Exercise description:
Leave the pictures aside and copy all the data exactly.

----

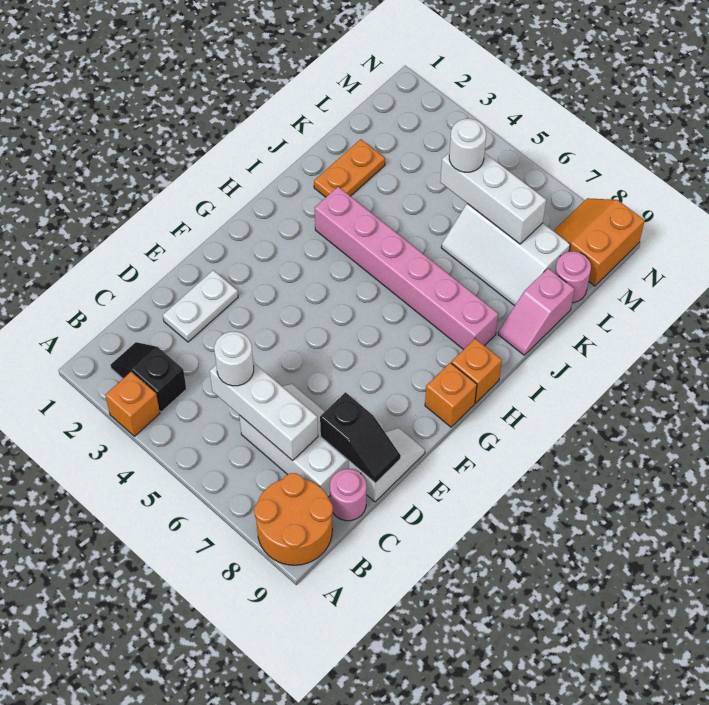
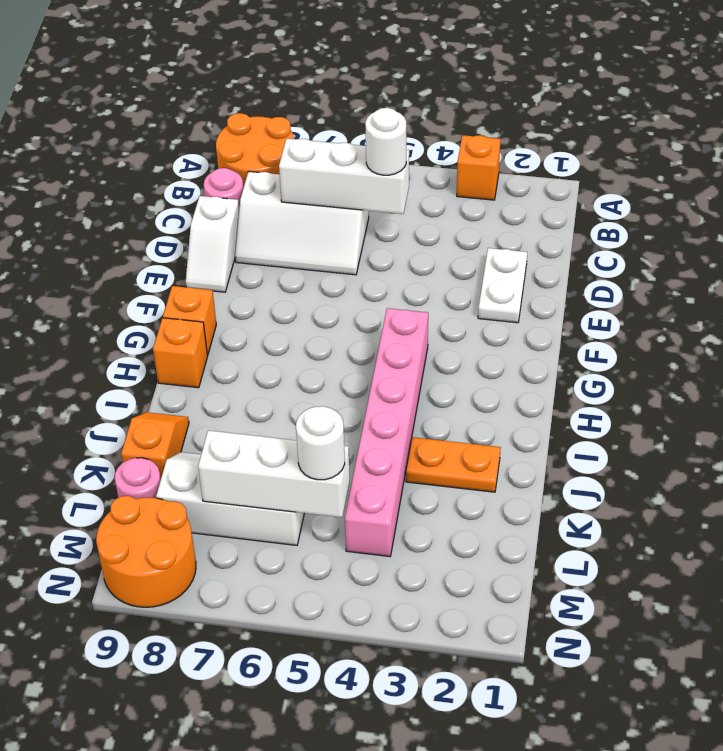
black slope B2:B3 level 1 top 3 -> none
black slope D8:D9 level 2 top 8 -> none
pink brick I3:I8 level 1 -> pink brick G4:L4 level 1
orange plate J2:K2 level 1 -> orange plate J2:J3 level 1
pink slope J9:K9 level 1 top K -> orange slope J9:K9 level 1 top K
orange slope M8:N9 level 1 top 9 -> orange round brick M8:N9 level 1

----

Answer box:
black slope B2:B3 level 1 top 3 -> none
black slope D8:D9 level 2 top 8 -> none
pink brick I3:I8 level 1 -> pink brick G4:L4 level 1
orange plate J2:K2 level 1 -> orange plate J2:J3 level 1
pink slope J9:K9 level 1 top K -> orange slope J9:K9 level 1 top K
orange slope M8:N9 level 1 top 9 -> orange round brick M8:N9 level 1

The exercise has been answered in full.